YOUR GOAL: The data below is to be retyped exactly, line by line.

====== RECORDS SHOWN ======

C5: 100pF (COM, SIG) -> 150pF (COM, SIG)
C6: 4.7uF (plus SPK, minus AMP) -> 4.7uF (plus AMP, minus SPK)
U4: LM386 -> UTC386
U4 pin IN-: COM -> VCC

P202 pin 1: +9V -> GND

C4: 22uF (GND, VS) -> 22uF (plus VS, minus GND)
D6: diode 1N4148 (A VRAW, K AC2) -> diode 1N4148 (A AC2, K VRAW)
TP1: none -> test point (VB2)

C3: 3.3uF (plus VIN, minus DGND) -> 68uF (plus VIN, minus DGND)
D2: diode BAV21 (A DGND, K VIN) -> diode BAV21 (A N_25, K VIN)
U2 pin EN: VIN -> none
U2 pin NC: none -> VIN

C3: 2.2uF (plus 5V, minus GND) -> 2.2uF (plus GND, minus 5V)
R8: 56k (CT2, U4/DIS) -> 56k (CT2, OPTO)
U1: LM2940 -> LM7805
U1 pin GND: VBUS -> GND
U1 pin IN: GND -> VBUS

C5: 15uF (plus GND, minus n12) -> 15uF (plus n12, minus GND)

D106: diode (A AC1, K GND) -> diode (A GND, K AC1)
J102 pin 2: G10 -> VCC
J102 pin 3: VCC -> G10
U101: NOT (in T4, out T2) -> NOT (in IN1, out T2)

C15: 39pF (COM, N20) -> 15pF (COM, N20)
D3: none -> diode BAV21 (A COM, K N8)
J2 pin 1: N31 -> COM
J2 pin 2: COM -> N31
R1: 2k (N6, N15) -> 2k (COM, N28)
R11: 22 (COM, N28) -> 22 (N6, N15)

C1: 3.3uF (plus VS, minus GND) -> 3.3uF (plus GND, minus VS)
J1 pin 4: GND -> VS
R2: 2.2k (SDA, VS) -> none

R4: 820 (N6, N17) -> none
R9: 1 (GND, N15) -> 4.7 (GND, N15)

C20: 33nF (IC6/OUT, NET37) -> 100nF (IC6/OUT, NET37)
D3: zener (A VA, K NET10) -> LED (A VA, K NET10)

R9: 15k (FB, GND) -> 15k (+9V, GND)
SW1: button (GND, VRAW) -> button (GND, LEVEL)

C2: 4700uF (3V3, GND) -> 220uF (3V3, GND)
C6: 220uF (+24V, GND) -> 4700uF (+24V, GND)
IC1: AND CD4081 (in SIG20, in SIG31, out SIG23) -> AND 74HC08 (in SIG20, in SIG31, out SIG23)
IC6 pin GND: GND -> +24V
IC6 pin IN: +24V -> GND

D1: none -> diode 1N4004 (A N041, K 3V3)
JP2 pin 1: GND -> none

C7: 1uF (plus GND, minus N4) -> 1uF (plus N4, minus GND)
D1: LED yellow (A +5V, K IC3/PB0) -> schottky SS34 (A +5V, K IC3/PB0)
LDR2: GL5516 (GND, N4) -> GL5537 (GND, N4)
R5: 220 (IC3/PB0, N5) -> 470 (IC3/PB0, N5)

======

TASK RESULT:
C5: 100pF (COM, SIG) -> 150pF (COM, SIG)
C6: 4.7uF (plus SPK, minus AMP) -> 4.7uF (plus AMP, minus SPK)
U4: LM386 -> UTC386
U4 pin IN-: COM -> VCC

P202 pin 1: +9V -> GND

C4: 22uF (GND, VS) -> 22uF (plus VS, minus GND)
D6: diode 1N4148 (A VRAW, K AC2) -> diode 1N4148 (A AC2, K VRAW)
TP1: none -> test point (VB2)

C3: 3.3uF (plus VIN, minus DGND) -> 68uF (plus VIN, minus DGND)
D2: diode BAV21 (A DGND, K VIN) -> diode BAV21 (A N_25, K VIN)
U2 pin EN: VIN -> none
U2 pin NC: none -> VIN

C3: 2.2uF (plus 5V, minus GND) -> 2.2uF (plus GND, minus 5V)
R8: 56k (CT2, U4/DIS) -> 56k (CT2, OPTO)
U1: LM2940 -> LM7805
U1 pin GND: VBUS -> GND
U1 pin IN: GND -> VBUS

C5: 15uF (plus GND, minus n12) -> 15uF (plus n12, minus GND)

D106: diode (A AC1, K GND) -> diode (A GND, K AC1)
J102 pin 2: G10 -> VCC
J102 pin 3: VCC -> G10
U101: NOT (in T4, out T2) -> NOT (in IN1, out T2)

C15: 39pF (COM, N20) -> 15pF (COM, N20)
D3: none -> diode BAV21 (A COM, K N8)
J2 pin 1: N31 -> COM
J2 pin 2: COM -> N31
R1: 2k (N6, N15) -> 2k (COM, N28)
R11: 22 (COM, N28) -> 22 (N6, N15)

C1: 3.3uF (plus VS, minus GND) -> 3.3uF (plus GND, minus VS)
J1 pin 4: GND -> VS
R2: 2.2k (SDA, VS) -> none

R4: 820 (N6, N17) -> none
R9: 1 (GND, N15) -> 4.7 (GND, N15)

C20: 33nF (IC6/OUT, NET37) -> 100nF (IC6/OUT, NET37)
D3: zener (A VA, K NET10) -> LED (A VA, K NET10)

R9: 15k (FB, GND) -> 15k (+9V, GND)
SW1: button (GND, VRAW) -> button (GND, LEVEL)

C2: 4700uF (3V3, GND) -> 220uF (3V3, GND)
C6: 220uF (+24V, GND) -> 4700uF (+24V, GND)
IC1: AND CD4081 (in SIG20, in SIG31, out SIG23) -> AND 74HC08 (in SIG20, in SIG31, out SIG23)
IC6 pin GND: GND -> +24V
IC6 pin IN: +24V -> GND

D1: none -> diode 1N4004 (A N041, K 3V3)
JP2 pin 1: GND -> none

C7: 1uF (plus GND, minus N4) -> 1uF (plus N4, minus GND)
D1: LED yellow (A +5V, K IC3/PB0) -> schottky SS34 (A +5V, K IC3/PB0)
LDR2: GL5516 (GND, N4) -> GL5537 (GND, N4)
R5: 220 (IC3/PB0, N5) -> 470 (IC3/PB0, N5)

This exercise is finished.